Your goal - Would you repeat all the lines below, exactly as they stand?

Object tracking records
______________________________

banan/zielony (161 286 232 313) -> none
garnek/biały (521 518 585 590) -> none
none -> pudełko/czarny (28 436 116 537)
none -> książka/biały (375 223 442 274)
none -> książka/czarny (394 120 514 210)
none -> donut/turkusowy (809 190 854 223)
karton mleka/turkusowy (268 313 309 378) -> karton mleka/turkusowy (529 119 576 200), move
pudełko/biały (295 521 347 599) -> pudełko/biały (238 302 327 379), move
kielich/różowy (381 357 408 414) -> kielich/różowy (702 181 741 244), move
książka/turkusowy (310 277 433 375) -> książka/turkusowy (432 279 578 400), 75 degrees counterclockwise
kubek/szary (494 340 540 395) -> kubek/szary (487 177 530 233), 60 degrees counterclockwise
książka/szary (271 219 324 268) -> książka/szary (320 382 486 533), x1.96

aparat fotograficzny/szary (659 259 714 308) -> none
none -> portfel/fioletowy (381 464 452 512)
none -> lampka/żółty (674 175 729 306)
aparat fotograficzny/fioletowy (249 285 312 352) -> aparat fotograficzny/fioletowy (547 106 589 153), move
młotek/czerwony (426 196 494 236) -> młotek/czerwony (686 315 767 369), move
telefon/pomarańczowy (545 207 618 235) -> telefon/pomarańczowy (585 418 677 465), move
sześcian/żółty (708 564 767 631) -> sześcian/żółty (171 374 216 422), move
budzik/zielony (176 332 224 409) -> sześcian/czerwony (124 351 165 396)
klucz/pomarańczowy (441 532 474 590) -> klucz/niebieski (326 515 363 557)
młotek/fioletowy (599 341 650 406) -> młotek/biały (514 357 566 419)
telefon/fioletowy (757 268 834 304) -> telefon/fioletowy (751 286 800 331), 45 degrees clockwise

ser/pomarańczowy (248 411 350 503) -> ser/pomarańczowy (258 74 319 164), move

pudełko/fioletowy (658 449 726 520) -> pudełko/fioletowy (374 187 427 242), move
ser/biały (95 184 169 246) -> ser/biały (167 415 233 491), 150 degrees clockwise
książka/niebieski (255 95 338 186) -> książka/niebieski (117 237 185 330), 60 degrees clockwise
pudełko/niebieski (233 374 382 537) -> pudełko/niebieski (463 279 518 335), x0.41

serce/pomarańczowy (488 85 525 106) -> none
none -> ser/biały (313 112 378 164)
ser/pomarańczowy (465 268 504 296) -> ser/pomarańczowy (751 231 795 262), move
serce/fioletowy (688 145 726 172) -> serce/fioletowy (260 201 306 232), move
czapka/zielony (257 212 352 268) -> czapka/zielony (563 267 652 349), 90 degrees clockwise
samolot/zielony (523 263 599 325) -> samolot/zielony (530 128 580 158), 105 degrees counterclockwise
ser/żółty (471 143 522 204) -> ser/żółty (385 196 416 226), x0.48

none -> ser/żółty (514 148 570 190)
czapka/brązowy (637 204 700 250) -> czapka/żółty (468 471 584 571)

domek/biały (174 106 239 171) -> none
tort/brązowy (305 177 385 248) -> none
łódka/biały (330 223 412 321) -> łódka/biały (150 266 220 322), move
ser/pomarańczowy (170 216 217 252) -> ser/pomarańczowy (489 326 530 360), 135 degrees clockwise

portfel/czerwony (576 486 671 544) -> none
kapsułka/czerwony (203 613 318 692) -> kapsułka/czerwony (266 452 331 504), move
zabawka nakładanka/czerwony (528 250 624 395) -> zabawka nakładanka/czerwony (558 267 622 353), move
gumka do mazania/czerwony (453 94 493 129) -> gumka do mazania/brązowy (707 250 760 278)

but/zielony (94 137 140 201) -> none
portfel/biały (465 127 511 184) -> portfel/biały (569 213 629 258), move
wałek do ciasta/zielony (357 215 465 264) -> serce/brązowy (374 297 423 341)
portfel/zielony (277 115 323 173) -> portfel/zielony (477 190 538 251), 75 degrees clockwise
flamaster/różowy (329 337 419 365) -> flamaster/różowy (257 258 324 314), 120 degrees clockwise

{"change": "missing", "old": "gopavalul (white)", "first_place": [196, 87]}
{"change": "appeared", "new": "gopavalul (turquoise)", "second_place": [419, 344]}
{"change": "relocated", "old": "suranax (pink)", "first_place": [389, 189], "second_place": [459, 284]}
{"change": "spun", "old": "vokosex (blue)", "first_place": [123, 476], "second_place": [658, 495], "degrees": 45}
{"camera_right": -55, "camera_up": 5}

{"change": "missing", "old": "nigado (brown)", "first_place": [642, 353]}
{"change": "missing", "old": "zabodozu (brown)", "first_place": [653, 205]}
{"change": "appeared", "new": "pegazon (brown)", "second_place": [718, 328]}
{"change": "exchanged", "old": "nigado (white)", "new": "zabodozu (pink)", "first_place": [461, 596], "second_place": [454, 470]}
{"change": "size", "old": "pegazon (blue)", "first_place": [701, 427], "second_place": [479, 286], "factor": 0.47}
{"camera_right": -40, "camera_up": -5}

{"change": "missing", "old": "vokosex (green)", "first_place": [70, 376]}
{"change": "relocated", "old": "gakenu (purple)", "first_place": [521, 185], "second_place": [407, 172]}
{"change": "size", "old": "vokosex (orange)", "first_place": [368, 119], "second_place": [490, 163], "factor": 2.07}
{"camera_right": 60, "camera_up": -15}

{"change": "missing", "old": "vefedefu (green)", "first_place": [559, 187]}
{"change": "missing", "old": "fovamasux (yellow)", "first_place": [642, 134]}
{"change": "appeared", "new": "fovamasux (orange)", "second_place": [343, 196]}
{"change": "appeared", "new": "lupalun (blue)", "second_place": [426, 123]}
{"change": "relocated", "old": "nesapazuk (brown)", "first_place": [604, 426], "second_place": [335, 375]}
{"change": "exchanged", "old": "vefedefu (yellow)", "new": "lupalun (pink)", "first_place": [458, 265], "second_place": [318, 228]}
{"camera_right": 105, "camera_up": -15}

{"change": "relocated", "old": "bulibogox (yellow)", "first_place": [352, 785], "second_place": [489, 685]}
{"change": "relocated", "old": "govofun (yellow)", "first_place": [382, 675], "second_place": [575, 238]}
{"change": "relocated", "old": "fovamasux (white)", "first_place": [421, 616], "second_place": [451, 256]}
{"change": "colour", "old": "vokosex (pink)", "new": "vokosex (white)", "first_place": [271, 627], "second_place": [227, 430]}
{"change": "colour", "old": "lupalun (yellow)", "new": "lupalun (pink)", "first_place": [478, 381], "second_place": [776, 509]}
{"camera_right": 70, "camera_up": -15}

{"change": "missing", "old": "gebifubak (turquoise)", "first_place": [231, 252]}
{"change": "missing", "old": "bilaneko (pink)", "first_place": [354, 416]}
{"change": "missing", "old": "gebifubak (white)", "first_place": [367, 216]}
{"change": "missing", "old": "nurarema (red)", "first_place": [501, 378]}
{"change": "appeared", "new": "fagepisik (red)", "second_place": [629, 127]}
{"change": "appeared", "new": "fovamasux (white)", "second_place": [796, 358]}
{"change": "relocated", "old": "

______________________________

Response -
banan/zielony (161 286 232 313) -> none
garnek/biały (521 518 585 590) -> none
none -> pudełko/czarny (28 436 116 537)
none -> książka/biały (375 223 442 274)
none -> książka/czarny (394 120 514 210)
none -> donut/turkusowy (809 190 854 223)
karton mleka/turkusowy (268 313 309 378) -> karton mleka/turkusowy (529 119 576 200), move
pudełko/biały (295 521 347 599) -> pudełko/biały (238 302 327 379), move
kielich/różowy (381 357 408 414) -> kielich/różowy (702 181 741 244), move
książka/turkusowy (310 277 433 375) -> książka/turkusowy (432 279 578 400), 75 degrees counterclockwise
kubek/szary (494 340 540 395) -> kubek/szary (487 177 530 233), 60 degrees counterclockwise
książka/szary (271 219 324 268) -> książka/szary (320 382 486 533), x1.96

aparat fotograficzny/szary (659 259 714 308) -> none
none -> portfel/fioletowy (381 464 452 512)
none -> lampka/żółty (674 175 729 306)
aparat fotograficzny/fioletowy (249 285 312 352) -> aparat fotograficzny/fioletowy (547 106 589 153), move
młotek/czerwony (426 196 494 236) -> młotek/czerwony (686 315 767 369), move
telefon/pomarańczowy (545 207 618 235) -> telefon/pomarańczowy (585 418 677 465), move
sześcian/żółty (708 564 767 631) -> sześcian/żółty (171 374 216 422), move
budzik/zielony (176 332 224 409) -> sześcian/czerwony (124 351 165 396)
klucz/pomarańczowy (441 532 474 590) -> klucz/niebieski (326 515 363 557)
młotek/fioletowy (599 341 650 406) -> młotek/biały (514 357 566 419)
telefon/fioletowy (757 268 834 304) -> telefon/fioletowy (751 286 800 331), 45 degrees clockwise

ser/pomarańczowy (248 411 350 503) -> ser/pomarańczowy (258 74 319 164), move

pudełko/fioletowy (658 449 726 520) -> pudełko/fioletowy (374 187 427 242), move
ser/biały (95 184 169 246) -> ser/biały (167 415 233 491), 150 degrees clockwise
książka/niebieski (255 95 338 186) -> książka/niebieski (117 237 185 330), 60 degrees clockwise
pudełko/niebieski (233 374 382 537) -> pudełko/niebieski (463 279 518 335), x0.41

serce/pomarańczowy (488 85 525 106) -> none
none -> ser/biały (313 112 378 164)
ser/pomarańczowy (465 268 504 296) -> ser/pomarańczowy (751 231 795 262), move
serce/fioletowy (688 145 726 172) -> serce/fioletowy (260 201 306 232), move
czapka/zielony (257 212 352 268) -> czapka/zielony (563 267 652 349), 90 degrees clockwise
samolot/zielony (523 263 599 325) -> samolot/zielony (530 128 580 158), 105 degrees counterclockwise
ser/żółty (471 143 522 204) -> ser/żółty (385 196 416 226), x0.48

none -> ser/żółty (514 148 570 190)
czapka/brązowy (637 204 700 250) -> czapka/żółty (468 471 584 571)

domek/biały (174 106 239 171) -> none
tort/brązowy (305 177 385 248) -> none
łódka/biały (330 223 412 321) -> łódka/biały (150 266 220 322), move
ser/pomarańczowy (170 216 217 252) -> ser/pomarańczowy (489 326 530 360), 135 degrees clockwise

portfel/czerwony (576 486 671 544) -> none
kapsułka/czerwony (203 613 318 692) -> kapsułka/czerwony (266 452 331 504), move
zabawka nakładanka/czerwony (528 250 624 395) -> zabawka nakładanka/czerwony (558 267 622 353), move
gumka do mazania/czerwony (453 94 493 129) -> gumka do mazania/brązowy (707 250 760 278)

but/zielony (94 137 140 201) -> none
portfel/biały (465 127 511 184) -> portfel/biały (569 213 629 258), move
wałek do ciasta/zielony (357 215 465 264) -> serce/brązowy (374 297 423 341)
portfel/zielony (277 115 323 173) -> portfel/zielony (477 190 538 251), 75 degrees clockwise
flamaster/różowy (329 337 419 365) -> flamaster/różowy (257 258 324 314), 120 degrees clockwise

{"change": "missing", "old": "gopavalul (white)", "first_place": [196, 87]}
{"change": "appeared", "new": "gopavalul (turquoise)", "second_place": [419, 344]}
{"change": "relocated", "old": "suranax (pink)", "first_place": [389, 189], "second_place": [459, 284]}
{"change": "spun", "old": "vokosex (blue)", "first_place": [123, 476], "second_place": [658, 495], "degrees": 45}
{"camera_right": -55, "camera_up": 5}

{"change": "missing", "old": "nigado (brown)", "first_place": [642, 353]}
{"change": "missing", "old": "zabodozu (brown)", "first_place": [653, 205]}
{"change": "appeared", "new": "pegazon (brown)", "second_place": [718, 328]}
{"change": "exchanged", "old": "nigado (white)", "new": "zabodozu (pink)", "first_place": [461, 596], "second_place": [454, 470]}
{"change": "size", "old": "pegazon (blue)", "first_place": [701, 427], "second_place": [479, 286], "factor": 0.47}
{"camera_right": -40, "camera_up": -5}

{"change": "missing", "old": "vokosex (green)", "first_place": [70, 376]}
{"change": "relocated", "old": "gakenu (purple)", "first_place": [521, 185], "second_place": [407, 172]}
{"change": "size", "old": "vokosex (orange)", "first_place": [368, 119], "second_place": [490, 163], "factor": 2.07}
{"camera_right": 60, "camera_up": -15}

{"change": "missing", "old": "vefedefu (green)", "first_place": [559, 187]}
{"change": "missing", "old": "fovamasux (yellow)", "first_place": [642, 134]}
{"change": "appeared", "new": "fovamasux (orange)", "second_place": [343, 196]}
{"change": "appeared", "new": "lupalun (blue)", "second_place": [426, 123]}
{"change": "relocated", "old": "nesapazuk (brown)", "first_place": [604, 426], "second_place": [335, 375]}
{"change": "exchanged", "old": "vefedefu (yellow)", "new": "lupalun (pink)", "first_place": [458, 265], "second_place": [318, 228]}
{"camera_right": 105, "camera_up": -15}

{"change": "relocated", "old": "bulibogox (yellow)", "first_place": [352, 785], "second_place": [489, 685]}
{"change": "relocated", "old": "govofun (yellow)", "first_place": [382, 675], "second_place": [575, 238]}
{"change": "relocated", "old": "fovamasux (white)", "first_place": [421, 616], "second_place": [451, 256]}
{"change": "colour", "old": "vokosex (pink)", "new": "vokosex (white)", "first_place": [271, 627], "second_place": [227, 430]}
{"change": "colour", "old": "lupalun (yellow)", "new": "lupalun (pink)", "first_place": [478, 381], "second_place": [776, 509]}
{"camera_right": 70, "camera_up": -15}

{"change": "missing", "old": "gebifubak (turquoise)", "first_place": [231, 252]}
{"change": "missing", "old": "bilaneko (pink)", "first_place": [354, 416]}
{"change": "missing", "old": "gebifubak (white)", "first_place": [367, 216]}
{"change": "missing", "old": "nurarema (red)", "first_place": [501, 378]}
{"change": "appeared", "new": "fagepisik (red)", "second_place": [629, 127]}
{"change": "appeared", "new": "fovamasux (white)", "second_place": [796, 358]}
{"change": "relocated", "old": "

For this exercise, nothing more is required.